■ Material for the task:
● ● ● ● ●

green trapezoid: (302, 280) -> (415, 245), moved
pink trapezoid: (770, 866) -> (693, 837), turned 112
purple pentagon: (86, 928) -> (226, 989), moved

● ● ● ● ●

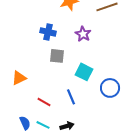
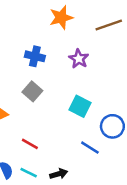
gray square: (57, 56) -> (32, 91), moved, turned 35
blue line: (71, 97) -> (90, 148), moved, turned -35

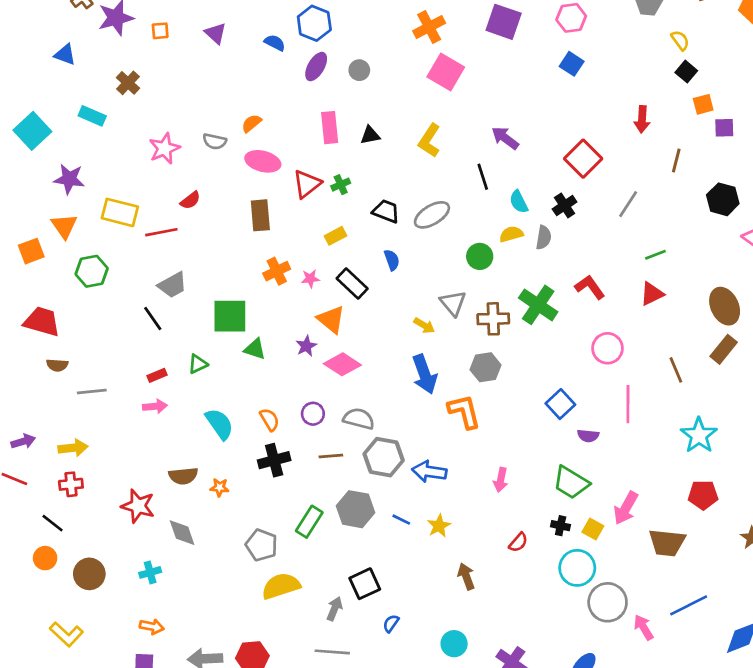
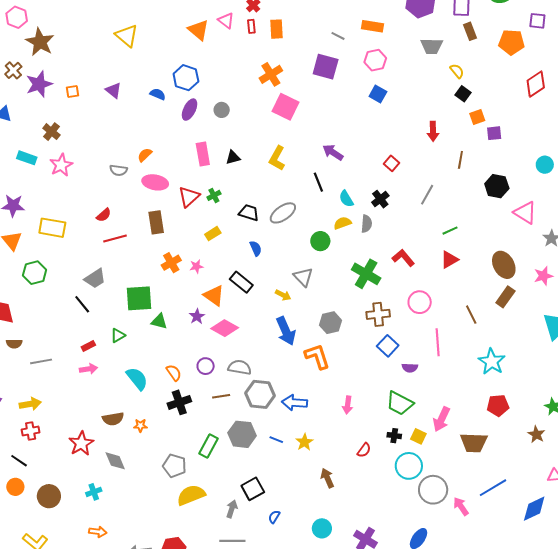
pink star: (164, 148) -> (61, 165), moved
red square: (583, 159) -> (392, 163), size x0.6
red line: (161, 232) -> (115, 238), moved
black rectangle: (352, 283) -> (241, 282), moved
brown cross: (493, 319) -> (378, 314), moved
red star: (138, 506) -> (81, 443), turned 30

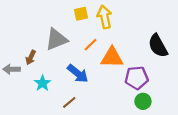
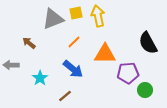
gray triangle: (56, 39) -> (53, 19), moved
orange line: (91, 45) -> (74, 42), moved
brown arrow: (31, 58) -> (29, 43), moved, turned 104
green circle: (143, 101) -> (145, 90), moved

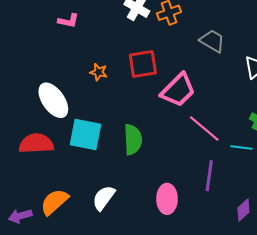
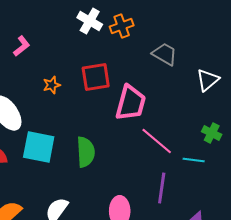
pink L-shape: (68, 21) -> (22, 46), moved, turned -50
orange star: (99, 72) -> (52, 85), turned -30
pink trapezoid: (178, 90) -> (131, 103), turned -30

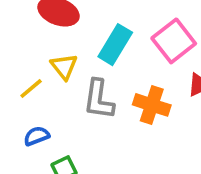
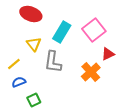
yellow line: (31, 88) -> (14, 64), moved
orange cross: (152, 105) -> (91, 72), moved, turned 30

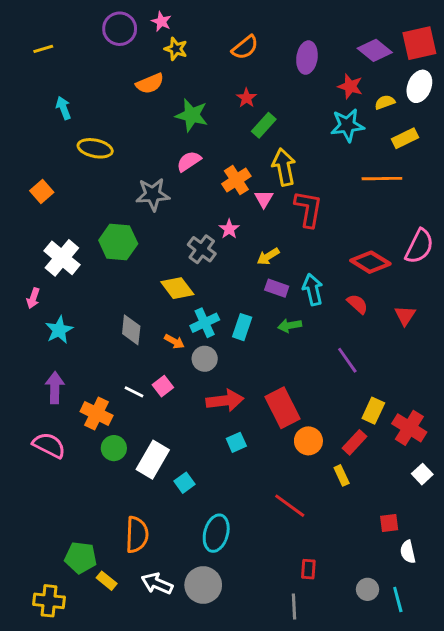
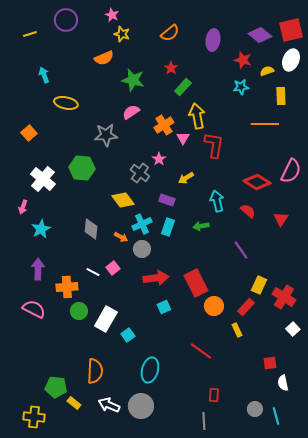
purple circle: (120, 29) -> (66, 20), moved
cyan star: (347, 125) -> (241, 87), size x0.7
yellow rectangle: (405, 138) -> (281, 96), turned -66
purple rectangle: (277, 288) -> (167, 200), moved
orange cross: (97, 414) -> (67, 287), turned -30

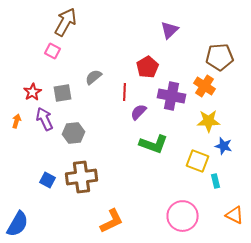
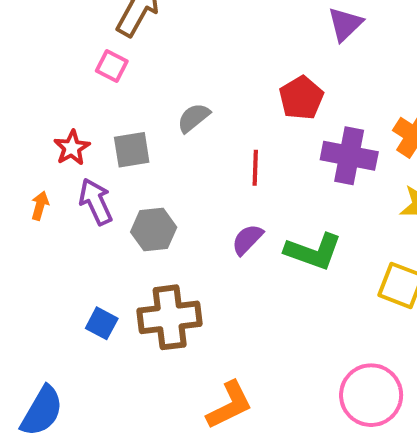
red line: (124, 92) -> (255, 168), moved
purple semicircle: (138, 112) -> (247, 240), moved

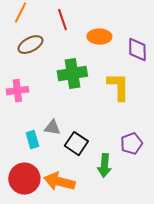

● ● ● ● ●

■ Work instructions: Restate the lines above from the one containing "cyan star: (347, 125) -> (241, 87), size x0.7" through the one containing "purple semicircle: (138, 112)", inclusive, exactly and without pictures.

■ Answer to this problem:
cyan star: (347, 125) -> (241, 87), size x0.7
yellow rectangle: (405, 138) -> (281, 96), turned -66
purple rectangle: (277, 288) -> (167, 200), moved
orange cross: (97, 414) -> (67, 287), turned -30

red line: (124, 92) -> (255, 168), moved
purple semicircle: (138, 112) -> (247, 240), moved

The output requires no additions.